• **Problem details**
Begin your copy at the line holding "D1: diode 1N4001" and end it at the last line of the listing. Keep every line exact and leave out the pictures.

• **Record excerpts**

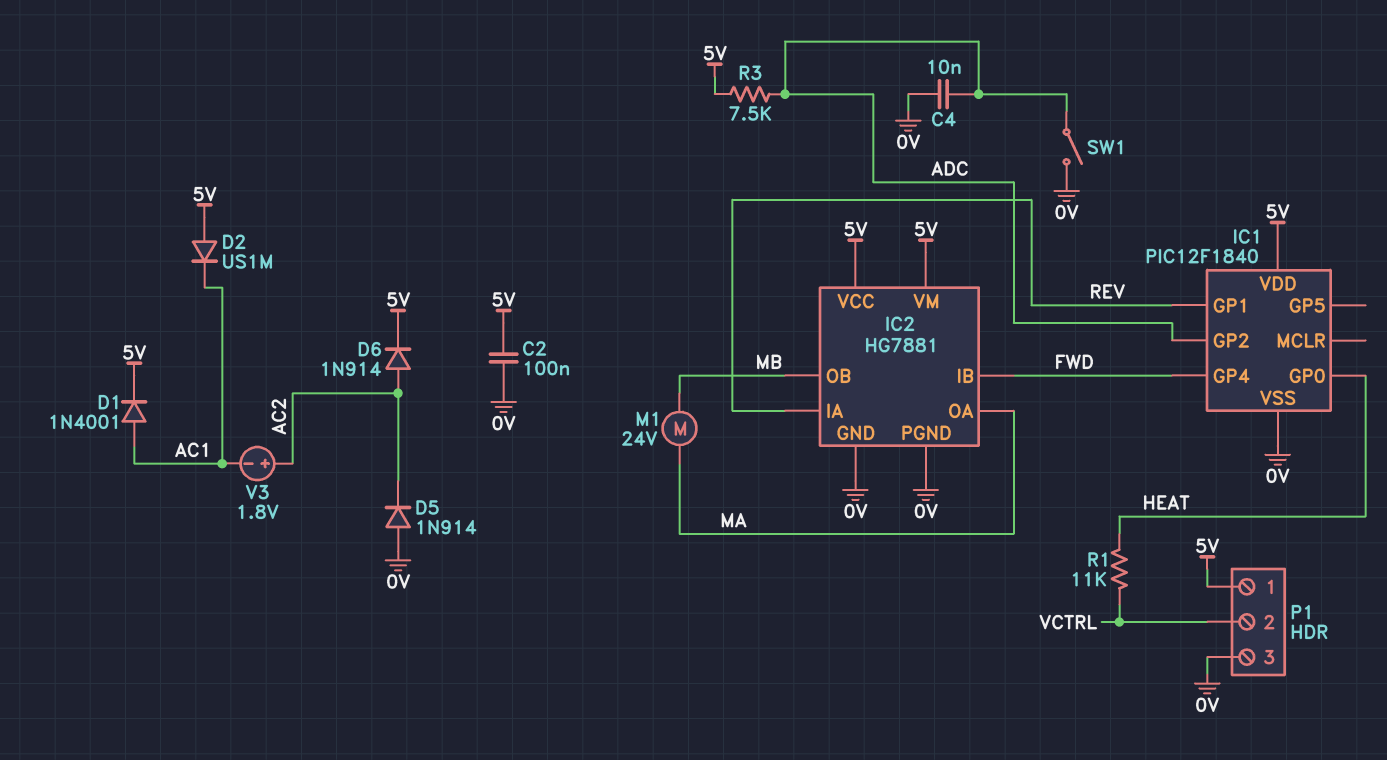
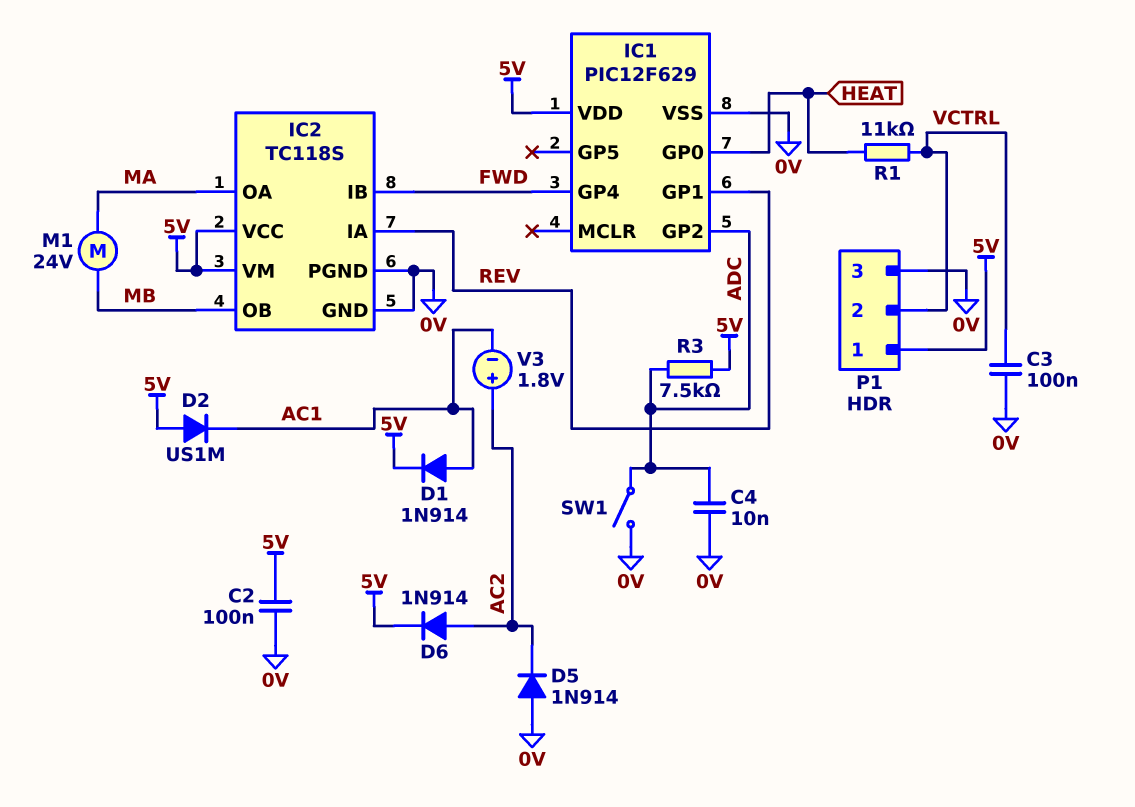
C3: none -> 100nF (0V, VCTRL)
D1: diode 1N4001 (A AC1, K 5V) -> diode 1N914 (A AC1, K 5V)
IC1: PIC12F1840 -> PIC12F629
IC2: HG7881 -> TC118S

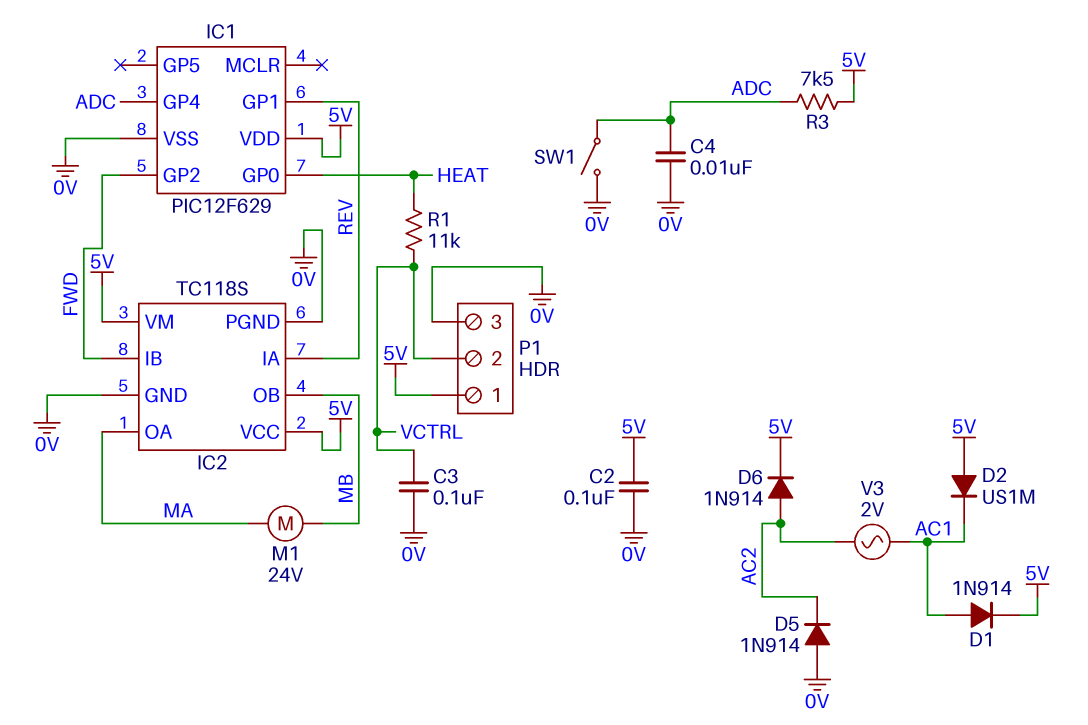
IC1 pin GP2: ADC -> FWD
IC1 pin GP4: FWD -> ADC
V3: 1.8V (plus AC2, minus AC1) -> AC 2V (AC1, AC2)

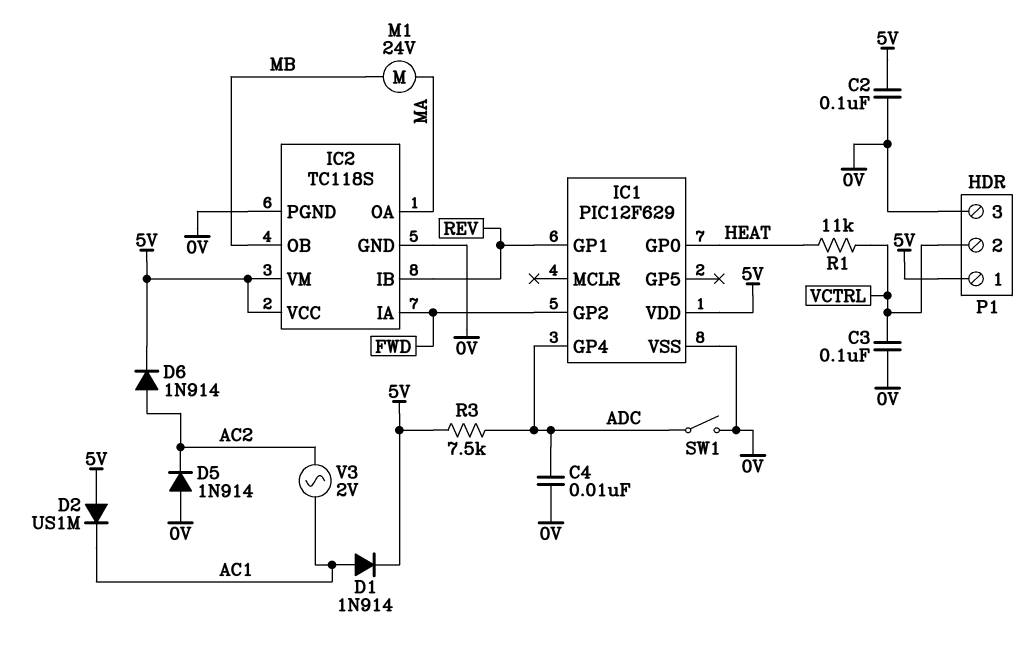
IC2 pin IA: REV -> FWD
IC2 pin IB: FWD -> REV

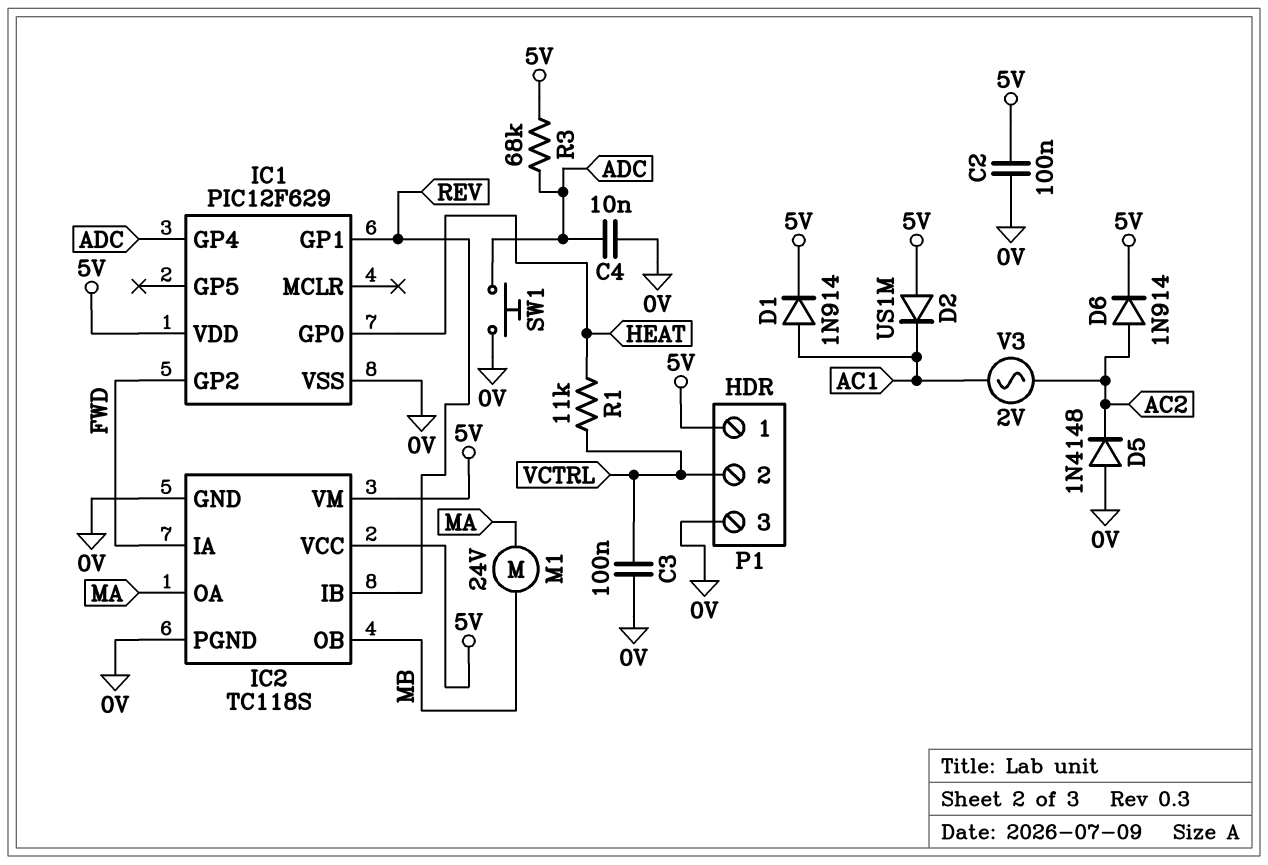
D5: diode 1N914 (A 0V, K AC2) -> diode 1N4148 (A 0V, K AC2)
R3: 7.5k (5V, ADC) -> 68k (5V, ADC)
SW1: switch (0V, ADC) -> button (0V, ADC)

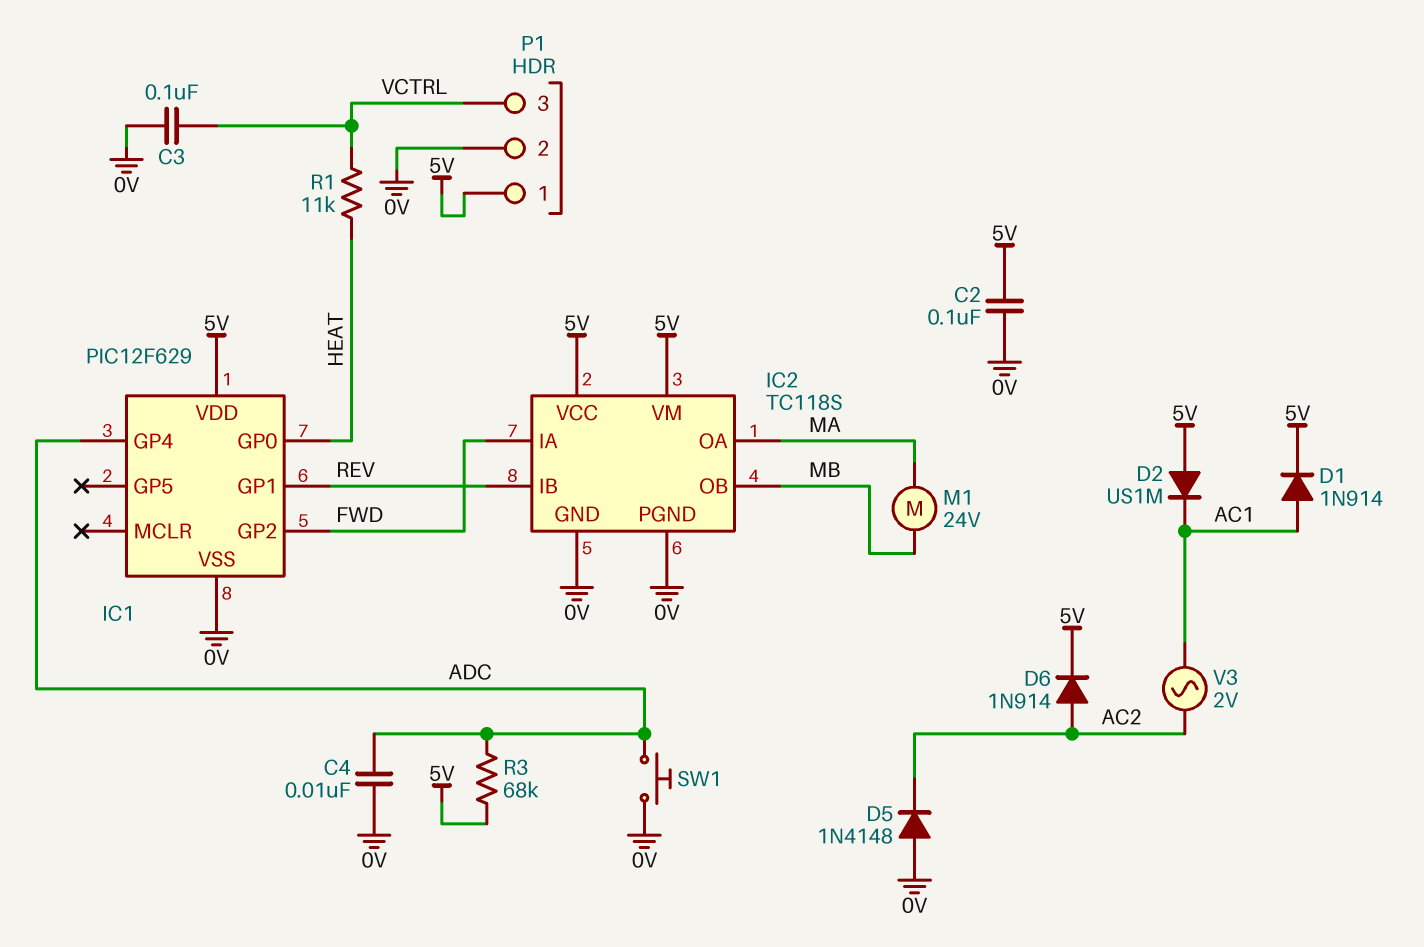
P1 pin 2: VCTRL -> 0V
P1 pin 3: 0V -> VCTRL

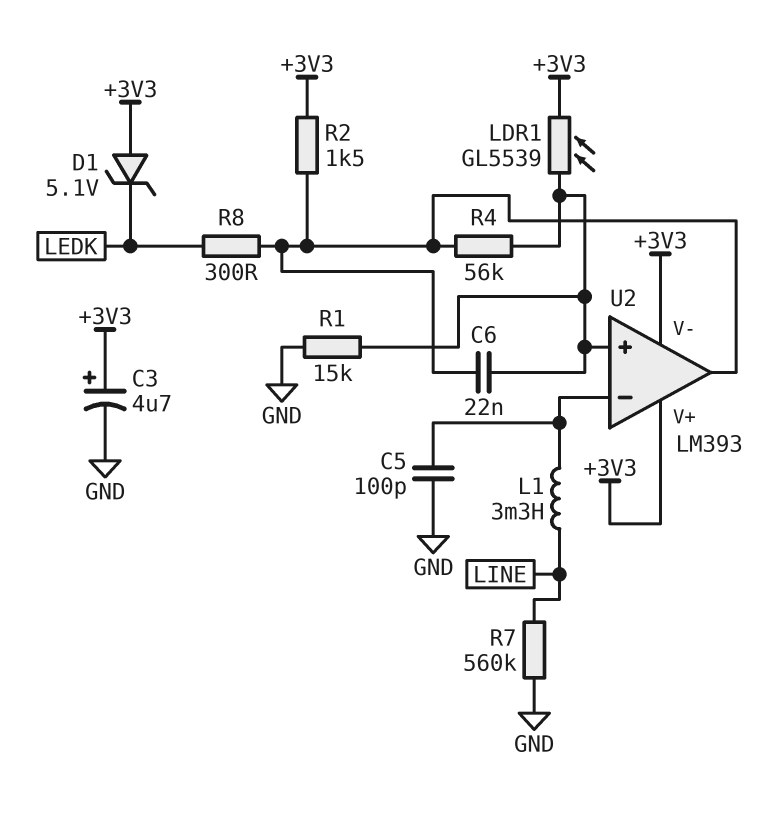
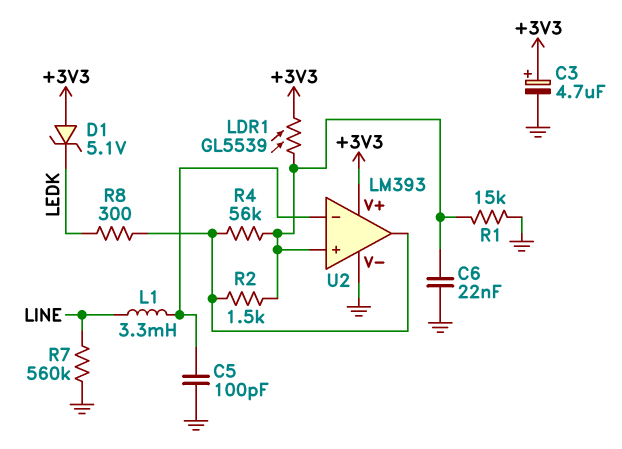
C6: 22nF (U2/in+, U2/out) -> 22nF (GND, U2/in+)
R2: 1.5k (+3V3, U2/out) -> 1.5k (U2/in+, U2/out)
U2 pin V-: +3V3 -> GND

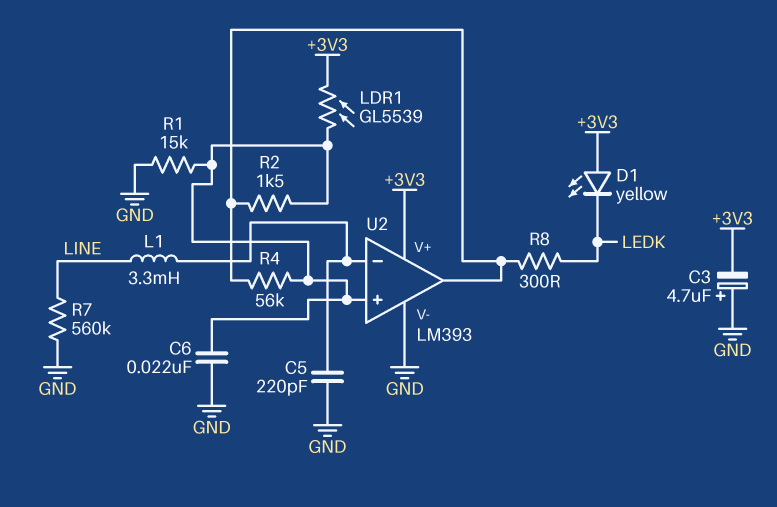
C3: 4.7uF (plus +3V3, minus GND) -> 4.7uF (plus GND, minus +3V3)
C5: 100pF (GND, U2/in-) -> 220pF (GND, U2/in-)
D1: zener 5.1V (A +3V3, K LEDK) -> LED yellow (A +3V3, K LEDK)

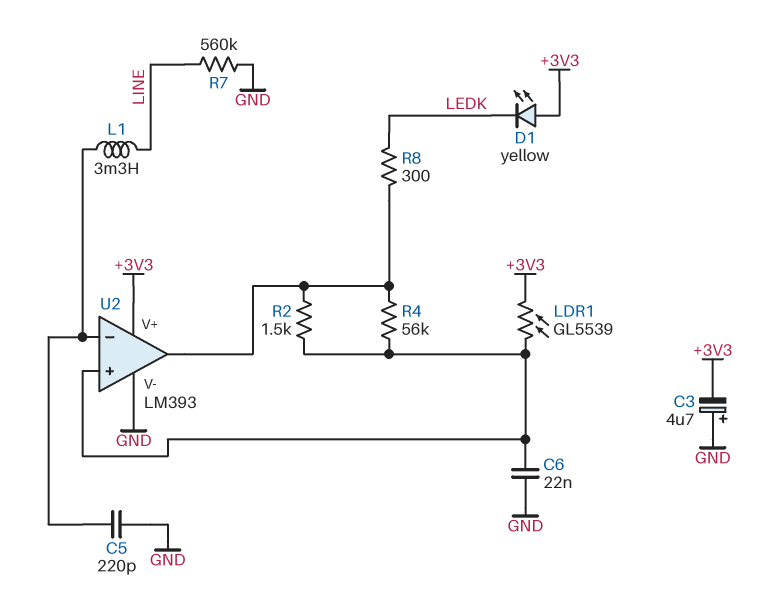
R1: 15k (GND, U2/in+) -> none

• **Problem solution**
D1: diode 1N4001 (A AC1, K 5V) -> diode 1N914 (A AC1, K 5V)
IC1: PIC12F1840 -> PIC12F629
IC2: HG7881 -> TC118S

IC1 pin GP2: ADC -> FWD
IC1 pin GP4: FWD -> ADC
V3: 1.8V (plus AC2, minus AC1) -> AC 2V (AC1, AC2)

IC2 pin IA: REV -> FWD
IC2 pin IB: FWD -> REV

D5: diode 1N914 (A 0V, K AC2) -> diode 1N4148 (A 0V, K AC2)
R3: 7.5k (5V, ADC) -> 68k (5V, ADC)
SW1: switch (0V, ADC) -> button (0V, ADC)

P1 pin 2: VCTRL -> 0V
P1 pin 3: 0V -> VCTRL

C6: 22nF (U2/in+, U2/out) -> 22nF (GND, U2/in+)
R2: 1.5k (+3V3, U2/out) -> 1.5k (U2/in+, U2/out)
U2 pin V-: +3V3 -> GND

C3: 4.7uF (plus +3V3, minus GND) -> 4.7uF (plus GND, minus +3V3)
C5: 100pF (GND, U2/in-) -> 220pF (GND, U2/in-)
D1: zener 5.1V (A +3V3, K LEDK) -> LED yellow (A +3V3, K LEDK)

R1: 15k (GND, U2/in+) -> none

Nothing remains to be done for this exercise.